▶ **WHAT NEEDS TO BE DONE**
The line containing "(346, 316) = (637, 91): brown" marks where copying starts, so set down that line and each one after it exactly, through the end of the records.

[Stored items from a collection]
______________________________

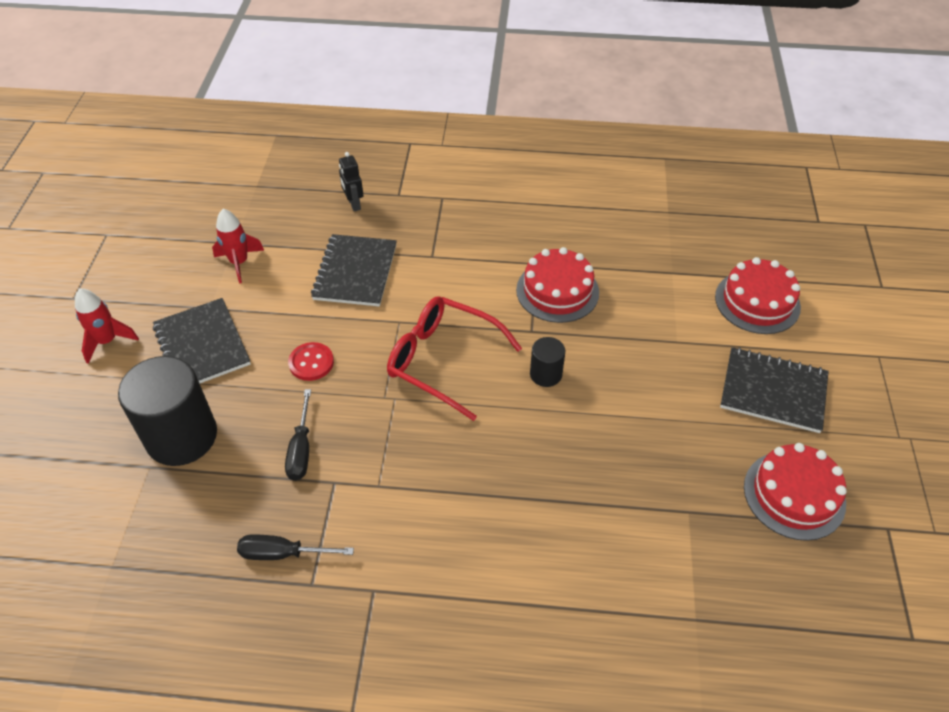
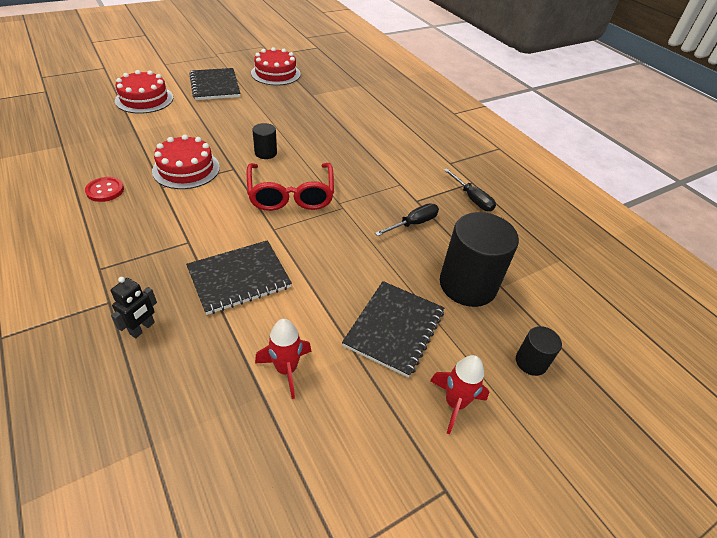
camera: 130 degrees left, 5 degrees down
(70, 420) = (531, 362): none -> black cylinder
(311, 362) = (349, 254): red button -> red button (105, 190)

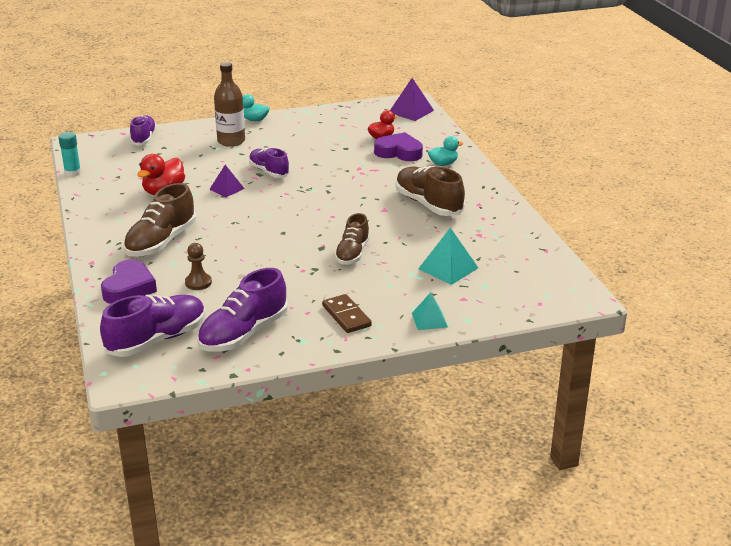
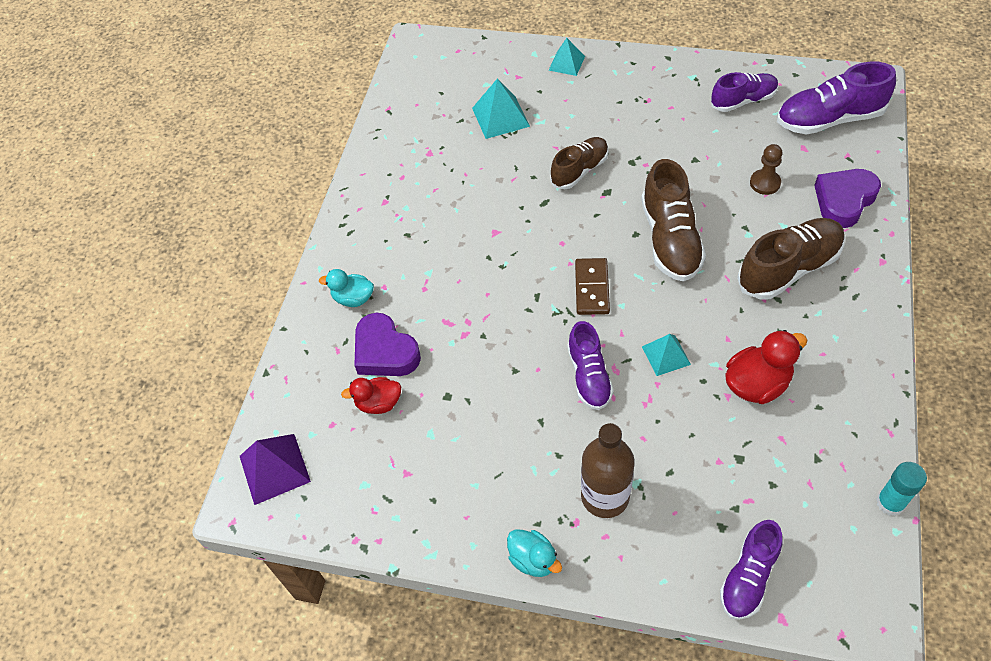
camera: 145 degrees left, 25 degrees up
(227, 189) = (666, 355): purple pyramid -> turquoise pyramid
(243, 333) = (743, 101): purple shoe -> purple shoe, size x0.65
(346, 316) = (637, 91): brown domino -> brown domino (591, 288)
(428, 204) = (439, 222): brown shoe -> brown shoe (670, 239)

______________________________

▶ **ANSWER SPACE**
(346, 316) = (637, 91): brown domino -> brown domino (591, 288)
(428, 204) = (439, 222): brown shoe -> brown shoe (670, 239)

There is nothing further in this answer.